Exercise goal = Your answer should be an exact copy of the lines from the start of the entries to the line containing "The capsule in", both included.
(Material to process)
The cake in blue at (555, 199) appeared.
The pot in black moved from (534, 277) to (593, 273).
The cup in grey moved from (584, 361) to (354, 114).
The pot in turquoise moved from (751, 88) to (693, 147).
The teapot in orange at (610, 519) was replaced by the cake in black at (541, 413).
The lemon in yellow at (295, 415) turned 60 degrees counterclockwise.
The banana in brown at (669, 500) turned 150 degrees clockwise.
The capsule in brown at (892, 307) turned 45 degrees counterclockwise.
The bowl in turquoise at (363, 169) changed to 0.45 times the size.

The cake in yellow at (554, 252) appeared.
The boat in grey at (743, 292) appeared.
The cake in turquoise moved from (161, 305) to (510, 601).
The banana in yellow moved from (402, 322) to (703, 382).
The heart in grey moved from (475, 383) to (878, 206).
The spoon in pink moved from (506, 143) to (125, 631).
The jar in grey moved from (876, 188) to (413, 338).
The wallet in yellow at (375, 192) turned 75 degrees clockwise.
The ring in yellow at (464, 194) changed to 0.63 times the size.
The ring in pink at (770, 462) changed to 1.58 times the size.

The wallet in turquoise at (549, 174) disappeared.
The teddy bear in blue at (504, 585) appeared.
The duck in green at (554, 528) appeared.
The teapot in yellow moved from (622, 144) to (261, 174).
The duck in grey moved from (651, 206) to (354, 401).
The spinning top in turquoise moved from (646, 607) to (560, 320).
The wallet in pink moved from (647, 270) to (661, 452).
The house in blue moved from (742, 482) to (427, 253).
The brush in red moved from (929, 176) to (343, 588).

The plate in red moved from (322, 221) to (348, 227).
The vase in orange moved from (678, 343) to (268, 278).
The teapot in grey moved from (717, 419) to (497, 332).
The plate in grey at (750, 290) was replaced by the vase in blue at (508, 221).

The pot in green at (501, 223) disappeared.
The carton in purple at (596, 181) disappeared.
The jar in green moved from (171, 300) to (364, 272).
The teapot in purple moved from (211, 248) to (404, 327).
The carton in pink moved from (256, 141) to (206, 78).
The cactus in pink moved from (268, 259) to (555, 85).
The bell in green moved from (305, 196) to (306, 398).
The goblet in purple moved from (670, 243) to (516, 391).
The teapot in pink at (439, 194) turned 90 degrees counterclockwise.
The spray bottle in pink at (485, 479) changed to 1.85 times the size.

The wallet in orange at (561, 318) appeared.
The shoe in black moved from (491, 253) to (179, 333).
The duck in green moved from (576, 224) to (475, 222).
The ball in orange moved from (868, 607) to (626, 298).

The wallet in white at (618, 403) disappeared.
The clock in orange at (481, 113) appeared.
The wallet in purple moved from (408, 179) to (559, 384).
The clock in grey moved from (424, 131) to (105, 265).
(End Material to process)
Answer to this exercise =
The cake in blue at (555, 199) appeared.
The pot in black moved from (534, 277) to (593, 273).
The cup in grey moved from (584, 361) to (354, 114).
The pot in turquoise moved from (751, 88) to (693, 147).
The teapot in orange at (610, 519) was replaced by the cake in black at (541, 413).
The lemon in yellow at (295, 415) turned 60 degrees counterclockwise.
The banana in brown at (669, 500) turned 150 degrees clockwise.
The capsule in brown at (892, 307) turned 45 degrees counterclockwise.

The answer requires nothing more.